** Exercise directions **
Please rewrite every one of the entries below, swapping "gray fluffy rug" for "gray woven rug" and changing nothing else. Leave the pictures out of your answer.
──────── Source data
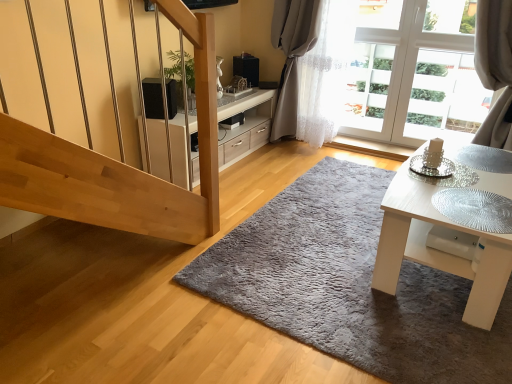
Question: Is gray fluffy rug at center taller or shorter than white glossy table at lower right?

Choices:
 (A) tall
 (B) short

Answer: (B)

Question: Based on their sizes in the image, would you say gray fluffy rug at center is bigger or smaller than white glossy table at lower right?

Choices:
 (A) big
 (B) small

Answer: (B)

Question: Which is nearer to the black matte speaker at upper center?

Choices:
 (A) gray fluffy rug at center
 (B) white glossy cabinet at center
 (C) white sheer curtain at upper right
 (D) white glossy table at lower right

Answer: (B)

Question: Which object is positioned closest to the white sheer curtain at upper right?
────────────────
** Answer box **
Question: Is gray woven rug at center taller or shorter than white glossy table at lower right?

Choices:
 (A) tall
 (B) short

Answer: (B)

Question: Based on their sizes in the image, would you say gray woven rug at center is bigger or smaller than white glossy table at lower right?

Choices:
 (A) big
 (B) small

Answer: (B)

Question: Which is nearer to the black matte speaker at upper center?

Choices:
 (A) gray woven rug at center
 (B) white glossy cabinet at center
 (C) white sheer curtain at upper right
 (D) white glossy table at lower right

Answer: (B)

Question: Which object is positioned closest to the white sheer curtain at upper right?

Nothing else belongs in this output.